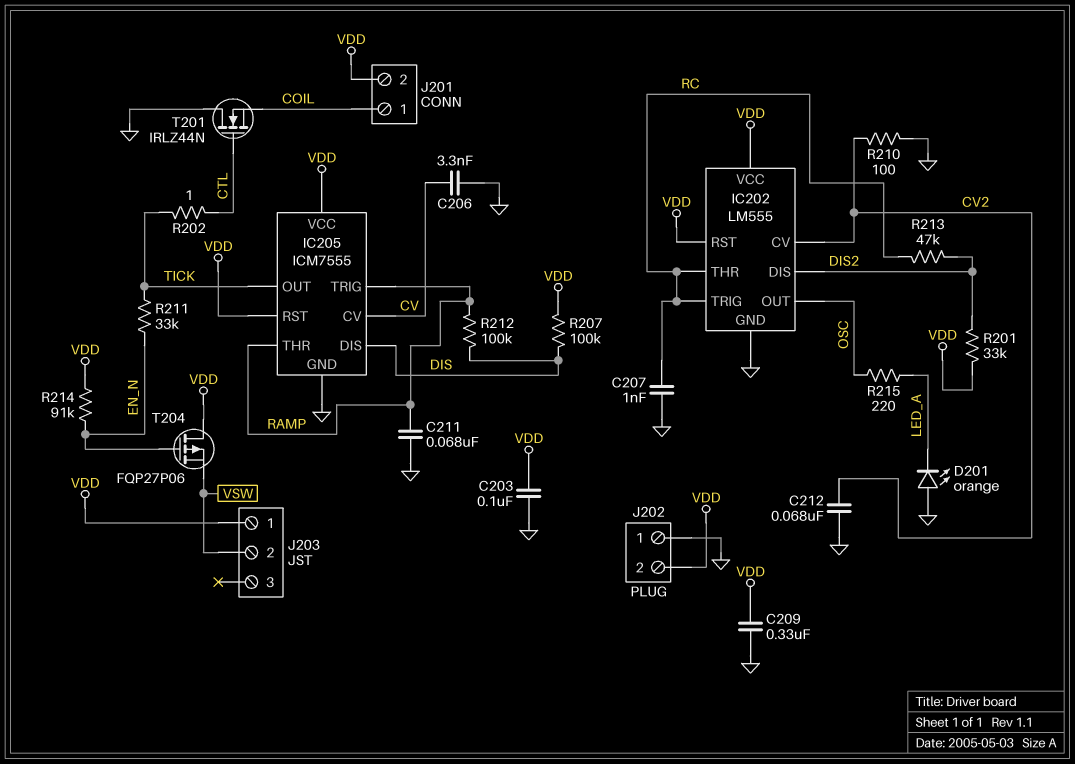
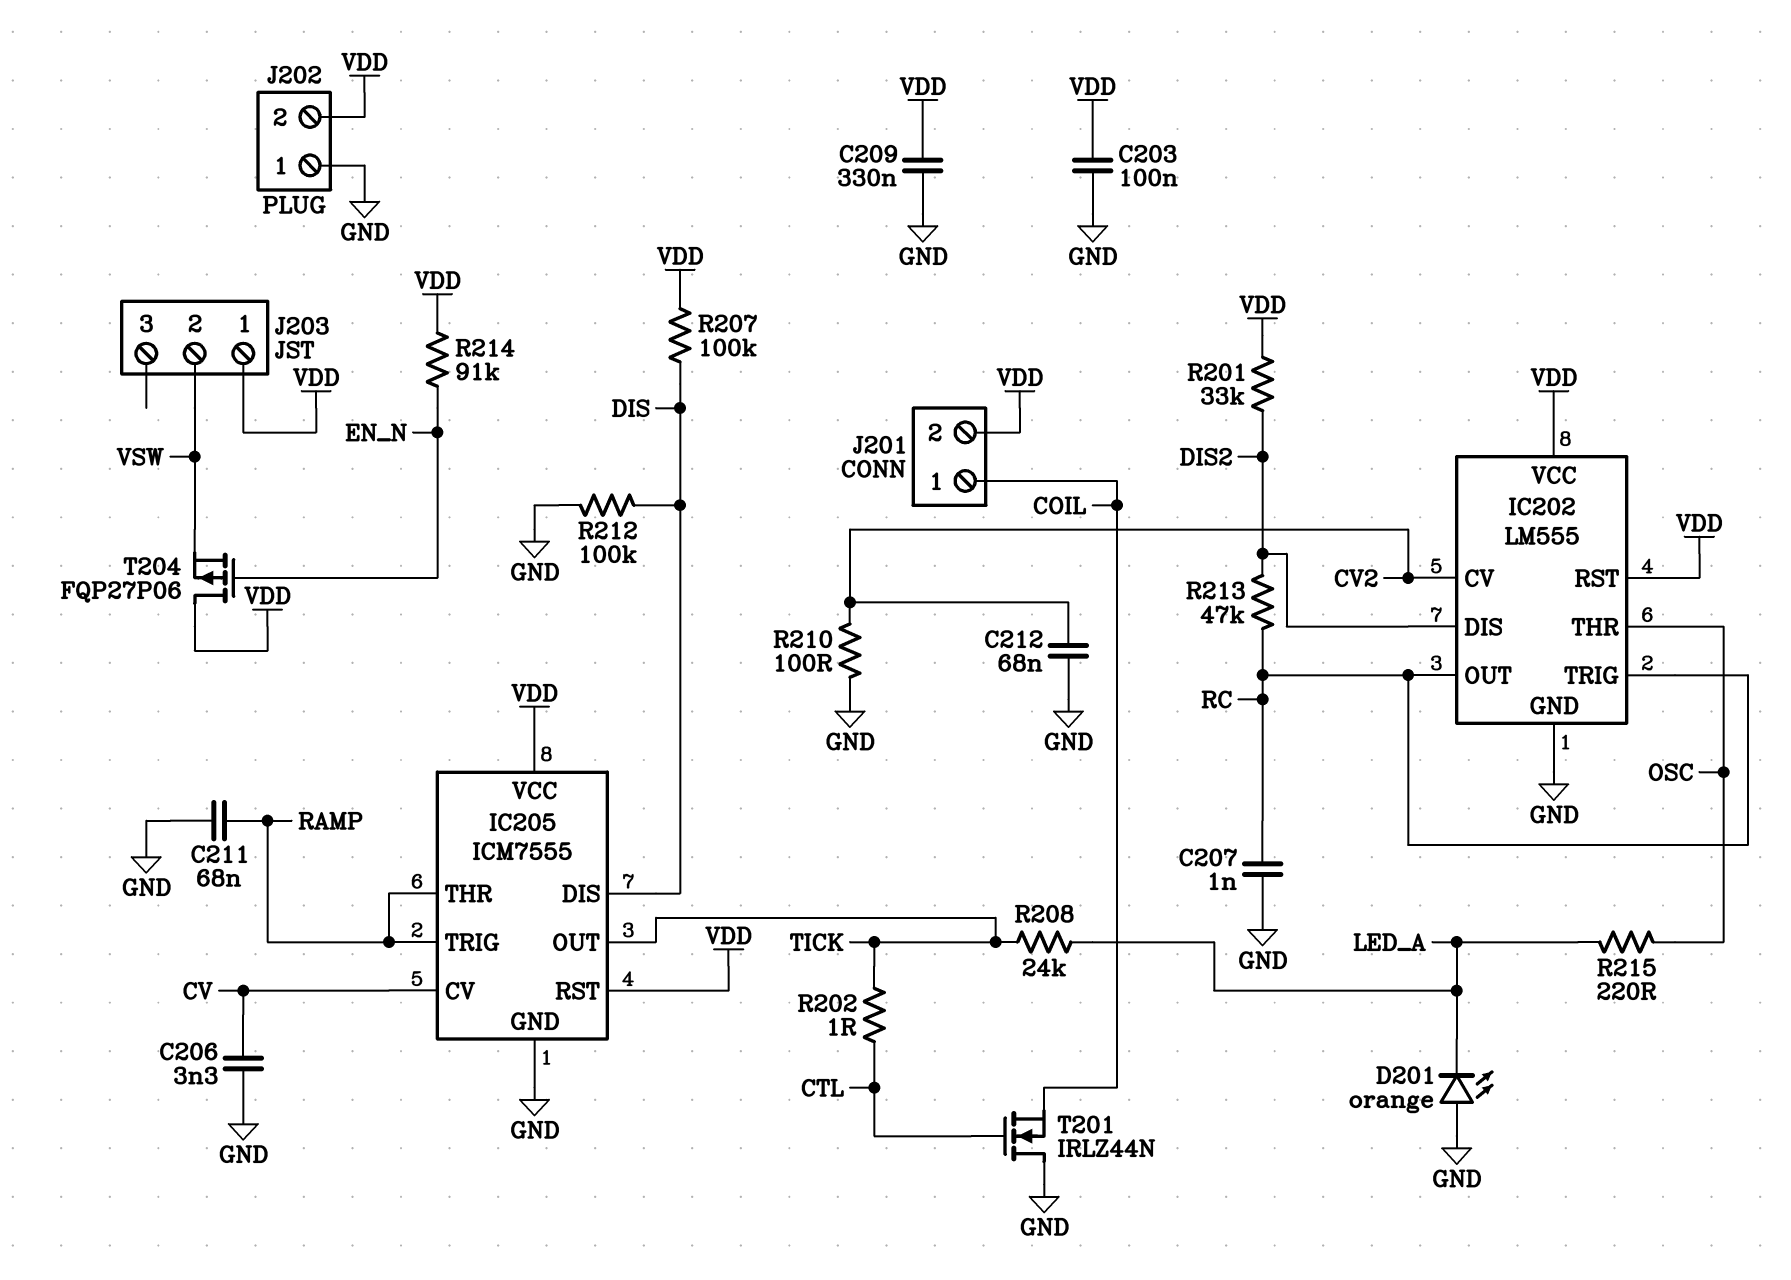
IC202 pin OUT: OSC -> RC
IC202 pin THR: RC -> OSC
R208: none -> 24k (LED_A, TICK)
R211: 33k (EN_N, TICK) -> none
R212: 100k (DIS, RAMP) -> 100k (DIS, GND)

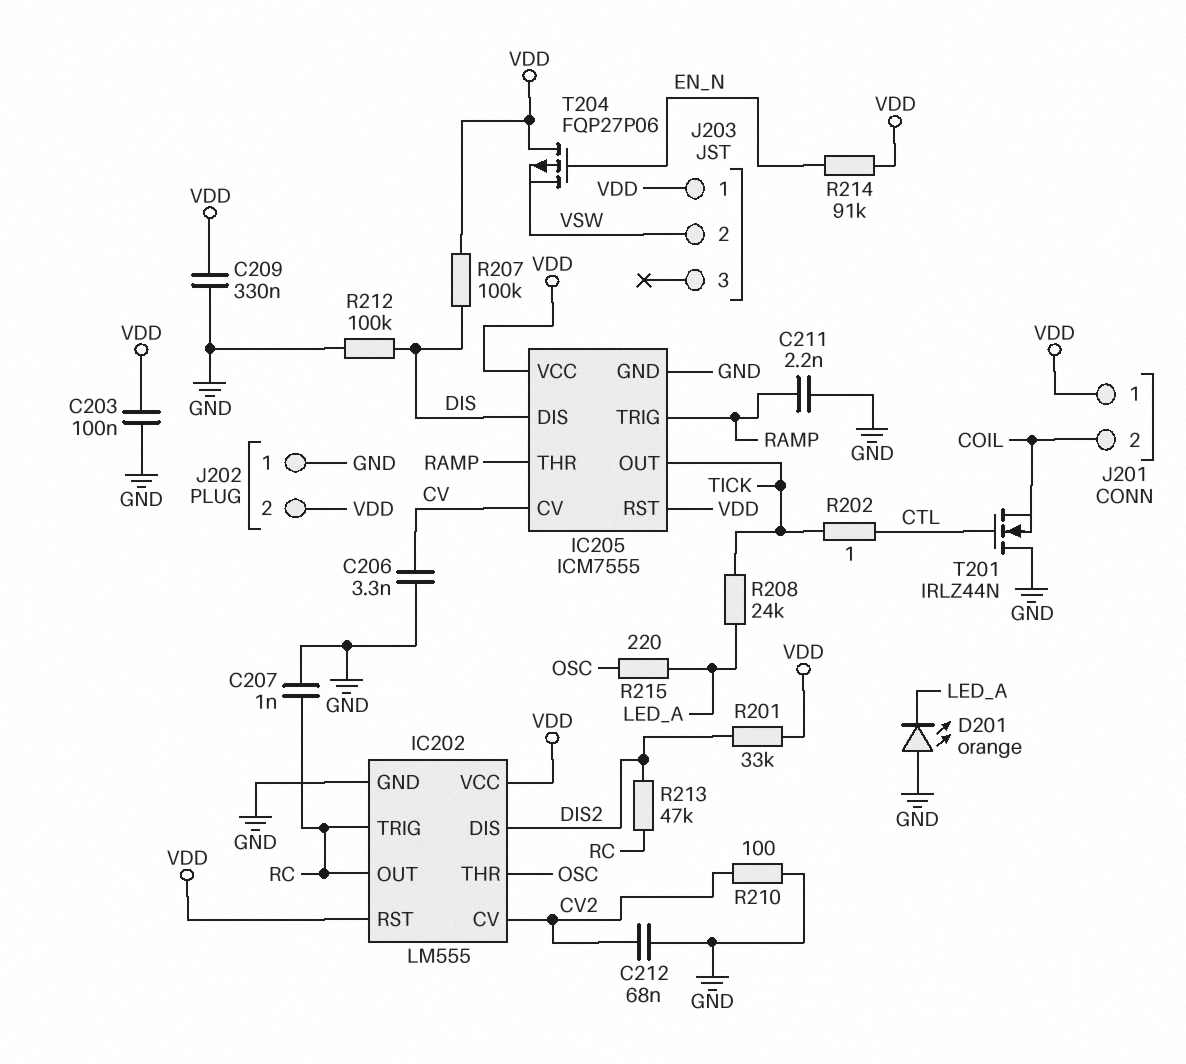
C211: 68nF (GND, RAMP) -> 2.2nF (GND, RAMP)
J201 pin 1: COIL -> VDD
J201 pin 2: VDD -> COIL

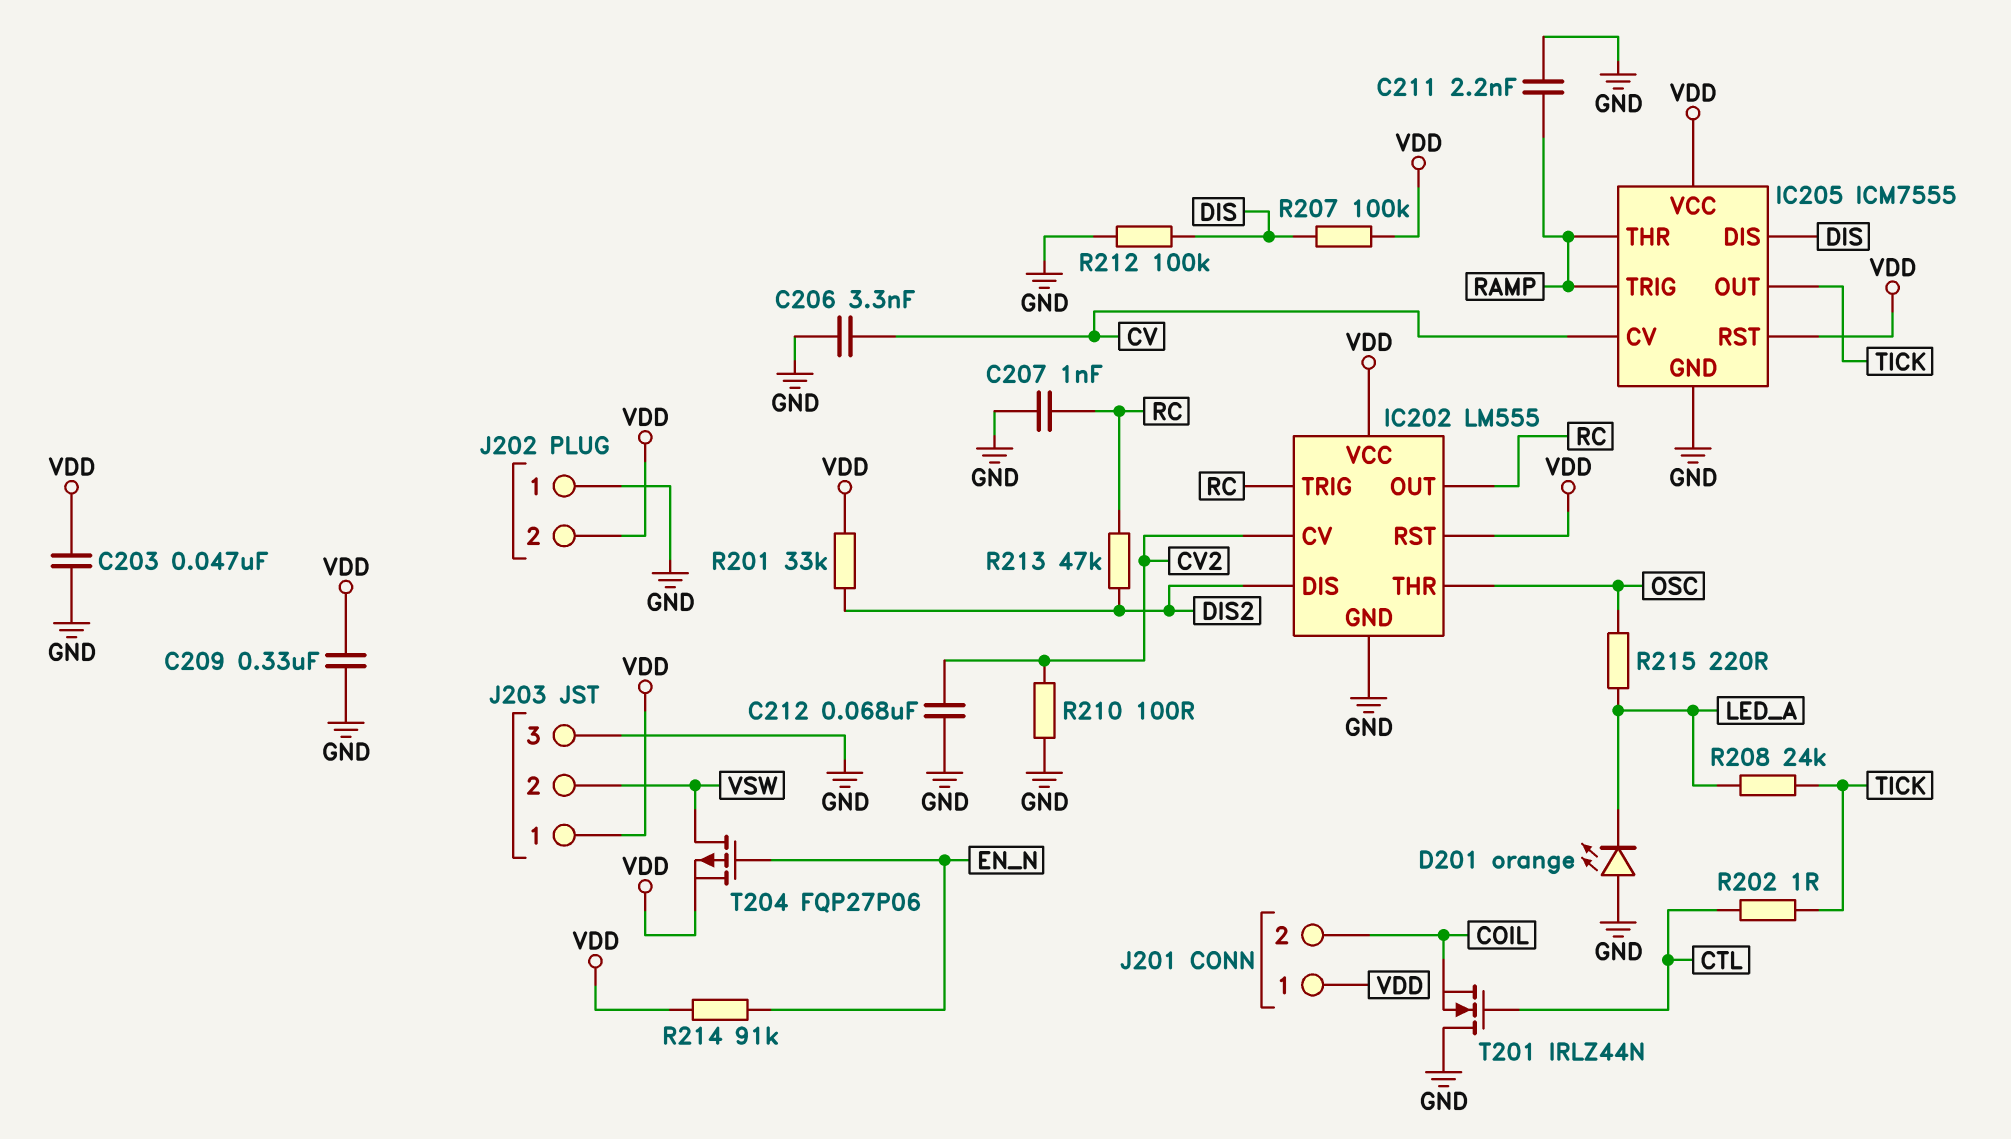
C203: 100nF (GND, VDD) -> 47nF (GND, VDD)
J203 pin 3: none -> GND
T204: PMOS FQP27P06 (G EN_N, D VDD, S VSW) -> PMOS FQP27P06 (G EN_N, D VSW, S VDD)

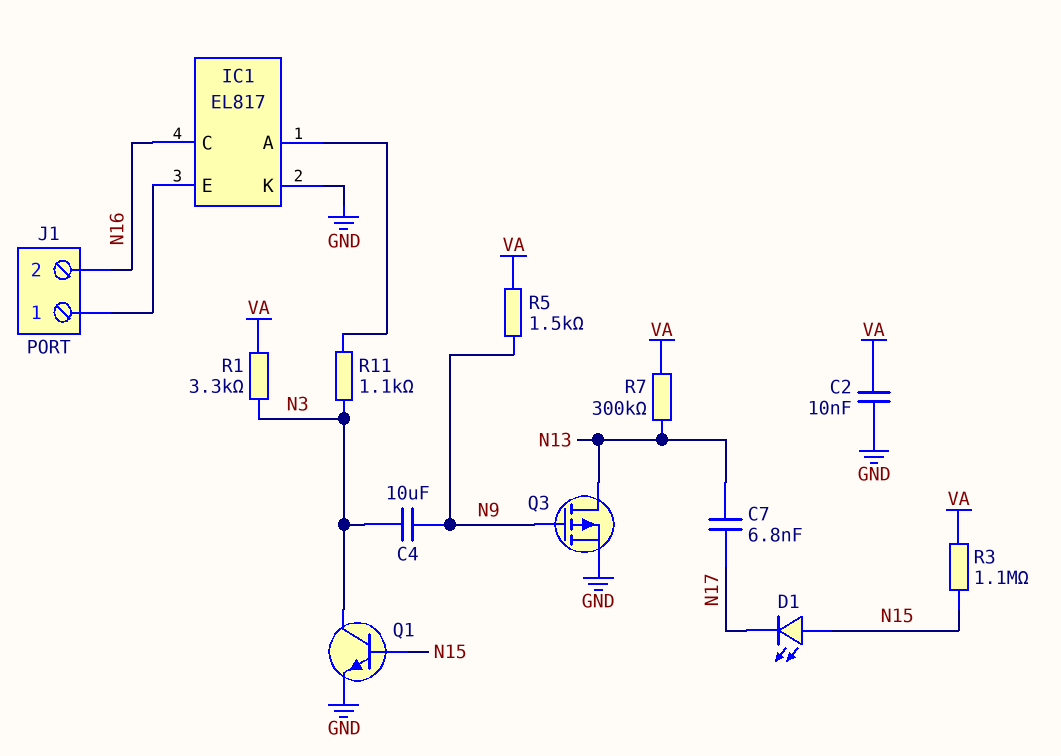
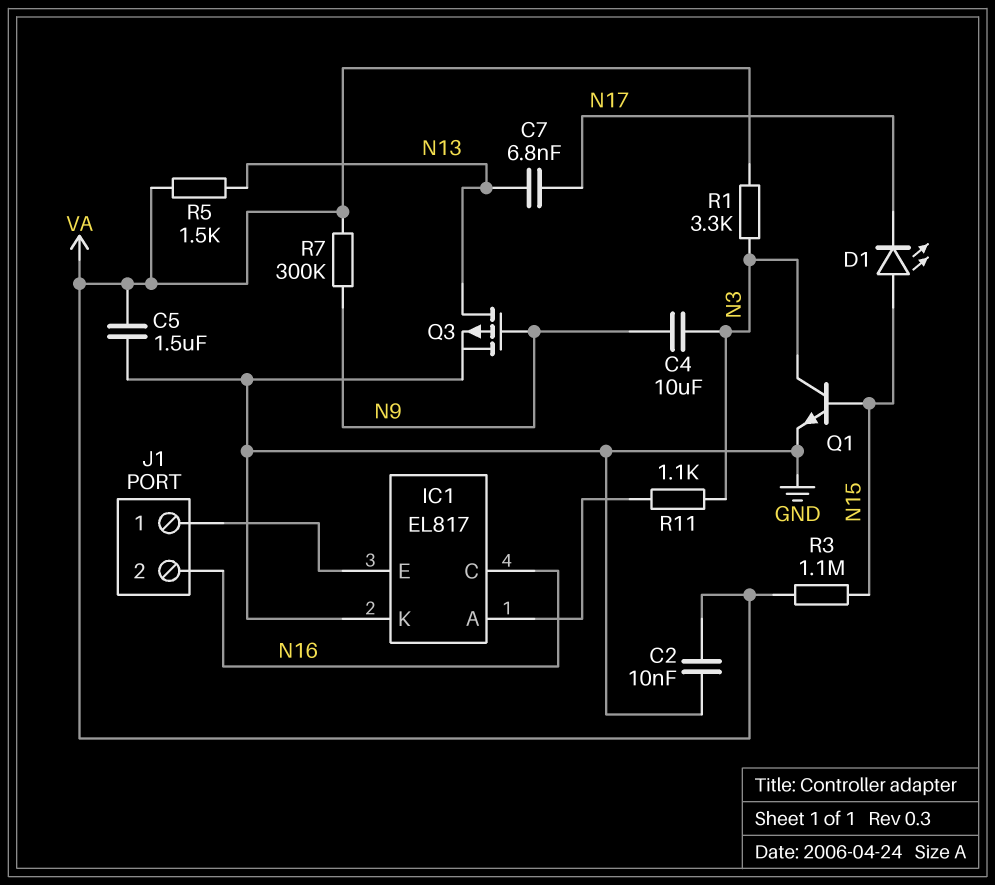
C5: none -> 1.5uF (GND, VA)
R5: 1.5k (N9, VA) -> 1.5k (N13, VA)
R7: 300k (N13, VA) -> 300k (N9, VA)

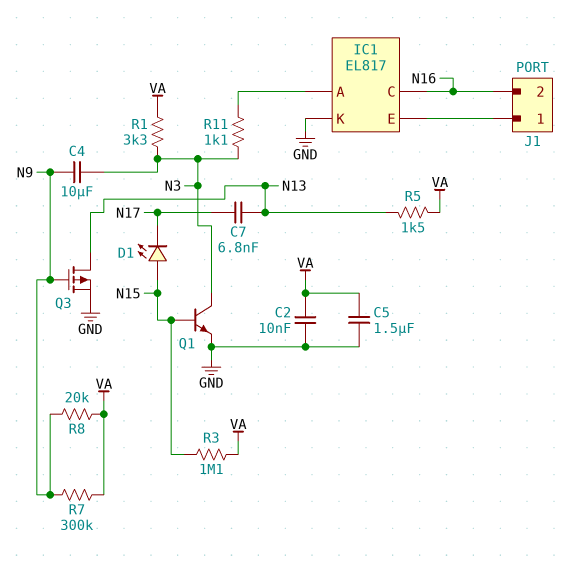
R8: none -> 20k (N9, VA)

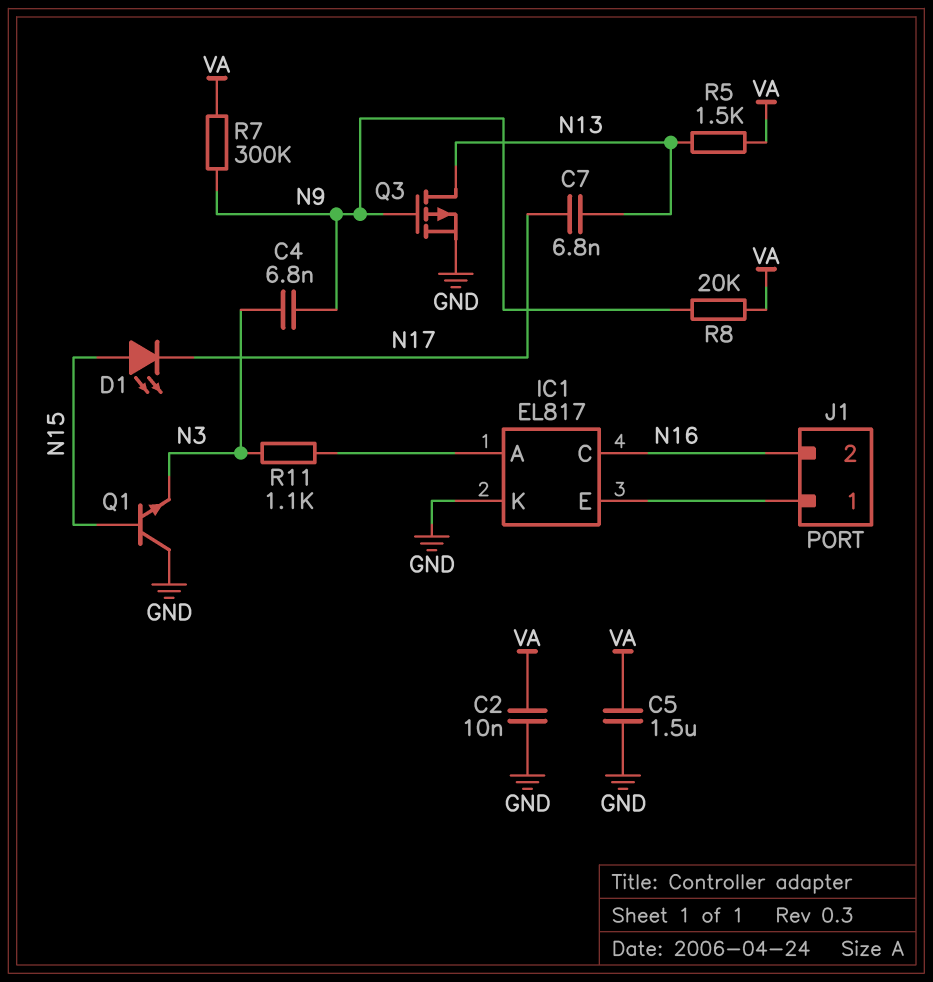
C4: 10uF (N3, N9) -> 6.8nF (N3, N9)
Q1: NPN (B N15, C N3, E GND) -> NPN (B N15, C GND, E N3)
R1: 3.3k (N3, VA) -> none
R3: 1.1M (N15, VA) -> none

:::::

Activity: The listing is to be reproduced in full and exactly, except that its pictures are to be dropped.

Final answer:
IC202 pin OUT: OSC -> RC
IC202 pin THR: RC -> OSC
R208: none -> 24k (LED_A, TICK)
R211: 33k (EN_N, TICK) -> none
R212: 100k (DIS, RAMP) -> 100k (DIS, GND)

C211: 68nF (GND, RAMP) -> 2.2nF (GND, RAMP)
J201 pin 1: COIL -> VDD
J201 pin 2: VDD -> COIL

C203: 100nF (GND, VDD) -> 47nF (GND, VDD)
J203 pin 3: none -> GND
T204: PMOS FQP27P06 (G EN_N, D VDD, S VSW) -> PMOS FQP27P06 (G EN_N, D VSW, S VDD)

C5: none -> 1.5uF (GND, VA)
R5: 1.5k (N9, VA) -> 1.5k (N13, VA)
R7: 300k (N13, VA) -> 300k (N9, VA)

R8: none -> 20k (N9, VA)

C4: 10uF (N3, N9) -> 6.8nF (N3, N9)
Q1: NPN (B N15, C N3, E GND) -> NPN (B N15, C GND, E N3)
R1: 3.3k (N3, VA) -> none
R3: 1.1M (N15, VA) -> none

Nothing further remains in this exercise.